┏━━
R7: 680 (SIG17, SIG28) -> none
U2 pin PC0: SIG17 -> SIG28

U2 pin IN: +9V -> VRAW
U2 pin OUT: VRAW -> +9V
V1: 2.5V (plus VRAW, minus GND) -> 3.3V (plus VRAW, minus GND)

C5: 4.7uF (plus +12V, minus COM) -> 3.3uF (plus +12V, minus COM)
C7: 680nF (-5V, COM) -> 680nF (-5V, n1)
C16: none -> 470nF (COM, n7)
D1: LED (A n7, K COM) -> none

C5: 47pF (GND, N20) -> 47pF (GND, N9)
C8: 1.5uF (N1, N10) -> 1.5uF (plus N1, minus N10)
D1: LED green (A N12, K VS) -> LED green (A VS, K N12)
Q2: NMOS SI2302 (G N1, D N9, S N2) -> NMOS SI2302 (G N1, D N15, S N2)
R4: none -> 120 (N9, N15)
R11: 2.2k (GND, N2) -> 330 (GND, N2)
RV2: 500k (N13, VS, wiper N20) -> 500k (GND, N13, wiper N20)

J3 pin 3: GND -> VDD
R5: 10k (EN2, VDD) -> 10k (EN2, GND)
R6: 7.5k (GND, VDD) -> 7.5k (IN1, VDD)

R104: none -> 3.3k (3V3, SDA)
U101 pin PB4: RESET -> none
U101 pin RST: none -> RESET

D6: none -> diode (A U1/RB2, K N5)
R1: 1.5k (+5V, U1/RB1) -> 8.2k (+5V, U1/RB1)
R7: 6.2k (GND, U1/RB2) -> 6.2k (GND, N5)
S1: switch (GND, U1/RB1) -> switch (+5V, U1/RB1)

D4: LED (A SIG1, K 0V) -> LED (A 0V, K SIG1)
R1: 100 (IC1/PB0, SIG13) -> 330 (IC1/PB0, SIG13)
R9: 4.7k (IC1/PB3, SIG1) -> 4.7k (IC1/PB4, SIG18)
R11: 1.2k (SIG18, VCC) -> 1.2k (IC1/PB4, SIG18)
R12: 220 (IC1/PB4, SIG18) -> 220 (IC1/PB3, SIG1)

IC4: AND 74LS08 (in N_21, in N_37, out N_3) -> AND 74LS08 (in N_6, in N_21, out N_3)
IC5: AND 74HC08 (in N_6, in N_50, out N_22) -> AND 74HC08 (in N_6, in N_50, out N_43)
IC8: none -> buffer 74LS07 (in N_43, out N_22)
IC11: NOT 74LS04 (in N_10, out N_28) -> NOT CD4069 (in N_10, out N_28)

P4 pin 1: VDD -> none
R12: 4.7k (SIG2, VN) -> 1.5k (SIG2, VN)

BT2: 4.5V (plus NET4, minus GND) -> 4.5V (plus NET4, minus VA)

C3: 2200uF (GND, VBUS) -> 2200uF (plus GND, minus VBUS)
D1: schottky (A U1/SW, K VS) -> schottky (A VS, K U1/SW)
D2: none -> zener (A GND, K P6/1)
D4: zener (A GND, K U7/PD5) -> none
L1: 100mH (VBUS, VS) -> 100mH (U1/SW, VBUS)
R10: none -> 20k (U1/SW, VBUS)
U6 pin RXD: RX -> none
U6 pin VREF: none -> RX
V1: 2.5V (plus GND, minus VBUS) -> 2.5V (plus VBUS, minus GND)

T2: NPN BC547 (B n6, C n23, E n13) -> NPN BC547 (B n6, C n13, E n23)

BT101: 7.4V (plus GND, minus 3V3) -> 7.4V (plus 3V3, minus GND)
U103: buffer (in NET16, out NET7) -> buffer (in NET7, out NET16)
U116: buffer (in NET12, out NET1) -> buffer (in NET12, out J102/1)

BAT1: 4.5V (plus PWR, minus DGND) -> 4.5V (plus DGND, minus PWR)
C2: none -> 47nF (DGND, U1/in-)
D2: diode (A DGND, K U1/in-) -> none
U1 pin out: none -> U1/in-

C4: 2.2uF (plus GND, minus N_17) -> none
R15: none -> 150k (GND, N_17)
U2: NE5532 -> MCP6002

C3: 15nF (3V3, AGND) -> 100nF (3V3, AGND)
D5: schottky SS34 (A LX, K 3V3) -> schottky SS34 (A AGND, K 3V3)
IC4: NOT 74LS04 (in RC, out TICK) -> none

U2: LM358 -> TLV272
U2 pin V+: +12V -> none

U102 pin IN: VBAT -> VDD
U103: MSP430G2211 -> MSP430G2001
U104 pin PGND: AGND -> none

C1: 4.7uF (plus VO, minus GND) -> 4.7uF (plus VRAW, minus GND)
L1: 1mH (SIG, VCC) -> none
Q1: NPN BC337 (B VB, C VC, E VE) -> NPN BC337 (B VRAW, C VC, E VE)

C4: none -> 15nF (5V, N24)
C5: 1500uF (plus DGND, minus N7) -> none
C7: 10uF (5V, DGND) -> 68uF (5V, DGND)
┗━━
» **PROBLEM STATEMENT**: Would you output, from the records above, exactly the run of lines that starts at the line containing "R11: 2.2k (GND, N2) -> 330 (GND, N2)" and ends at the line containing "R1: 1.5k (+5V, U1/RB1) -> 8.2k (+5V, U1/RB1)", and only that run?

» **RESULT**:
R11: 2.2k (GND, N2) -> 330 (GND, N2)
RV2: 500k (N13, VS, wiper N20) -> 500k (GND, N13, wiper N20)

J3 pin 3: GND -> VDD
R5: 10k (EN2, VDD) -> 10k (EN2, GND)
R6: 7.5k (GND, VDD) -> 7.5k (IN1, VDD)

R104: none -> 3.3k (3V3, SDA)
U101 pin PB4: RESET -> none
U101 pin RST: none -> RESET

D6: none -> diode (A U1/RB2, K N5)
R1: 1.5k (+5V, U1/RB1) -> 8.2k (+5V, U1/RB1)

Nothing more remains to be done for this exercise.